====== MATERIAL FOR THE TASK
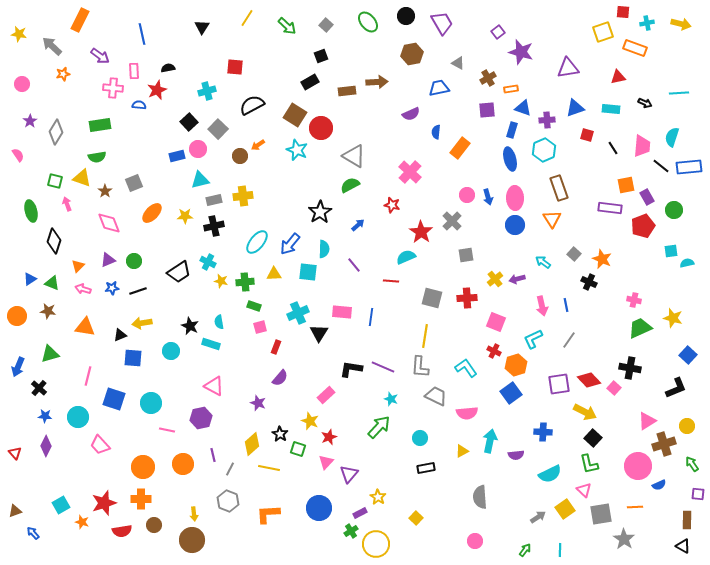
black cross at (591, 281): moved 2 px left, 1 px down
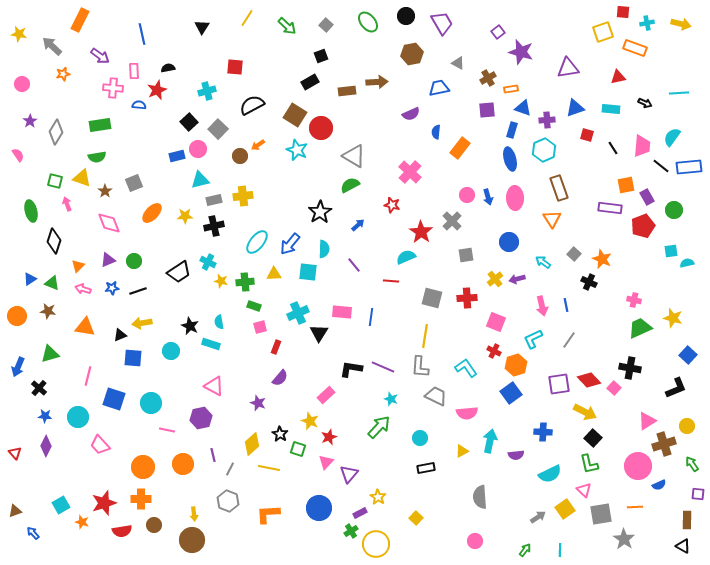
cyan semicircle at (672, 137): rotated 18 degrees clockwise
blue circle at (515, 225): moved 6 px left, 17 px down
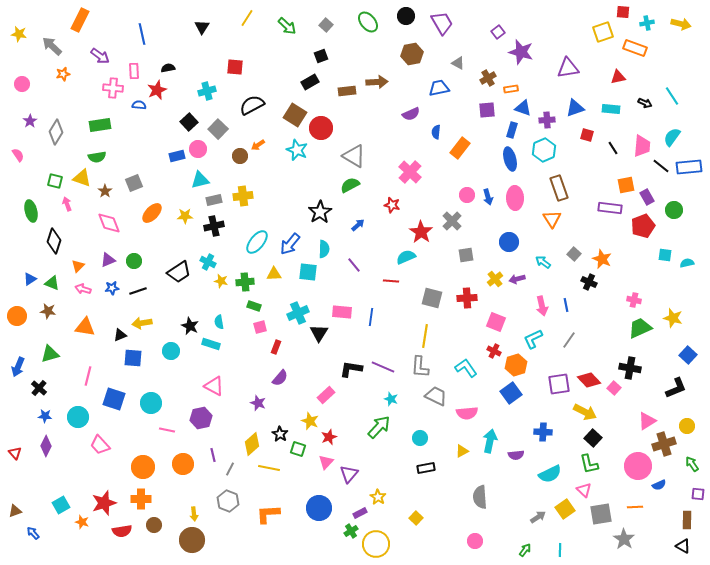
cyan line at (679, 93): moved 7 px left, 3 px down; rotated 60 degrees clockwise
cyan square at (671, 251): moved 6 px left, 4 px down; rotated 16 degrees clockwise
============
WRITTEN INSTRUCTION - Write out every line of the material above word for word, leaving out the pictures.

RESPONSE FOR THIS EXERCISE -
black cross at (591, 281): moved 2 px left, 1 px down
cyan semicircle at (672, 137): rotated 18 degrees clockwise
blue circle at (515, 225): moved 6 px left, 17 px down
cyan line at (679, 93): moved 7 px left, 3 px down; rotated 60 degrees clockwise
cyan square at (671, 251): moved 6 px left, 4 px down; rotated 16 degrees clockwise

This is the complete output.